Required task
Copy every one of the rows below word for word, omitting the picture lines.

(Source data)
** start **

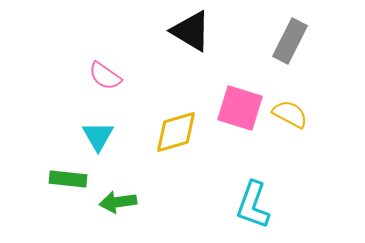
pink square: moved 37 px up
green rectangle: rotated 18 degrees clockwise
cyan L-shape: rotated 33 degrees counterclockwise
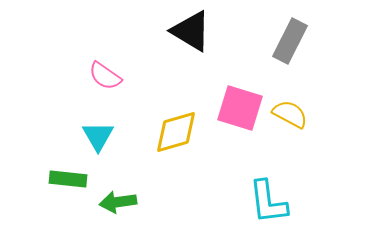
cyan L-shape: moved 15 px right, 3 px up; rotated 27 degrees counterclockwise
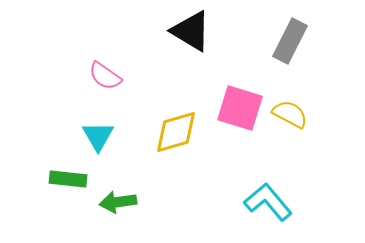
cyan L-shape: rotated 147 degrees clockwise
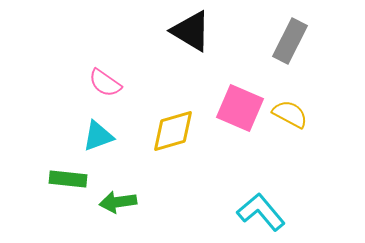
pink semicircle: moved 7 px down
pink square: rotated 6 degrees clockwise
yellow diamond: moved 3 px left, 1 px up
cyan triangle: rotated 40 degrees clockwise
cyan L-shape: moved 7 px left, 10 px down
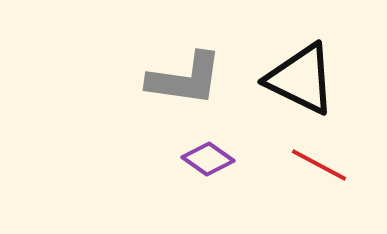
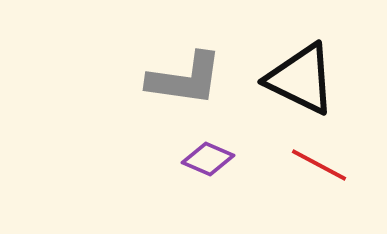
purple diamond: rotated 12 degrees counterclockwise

** end **

Output of the task
pink square: moved 37 px up
green rectangle: rotated 18 degrees clockwise
cyan L-shape: rotated 33 degrees counterclockwise
cyan L-shape: moved 15 px right, 3 px up; rotated 27 degrees counterclockwise
cyan L-shape: rotated 147 degrees clockwise
pink semicircle: moved 7 px down
pink square: rotated 6 degrees clockwise
yellow diamond: moved 3 px left, 1 px up
cyan triangle: rotated 40 degrees clockwise
cyan L-shape: moved 7 px left, 10 px down
purple diamond: rotated 12 degrees counterclockwise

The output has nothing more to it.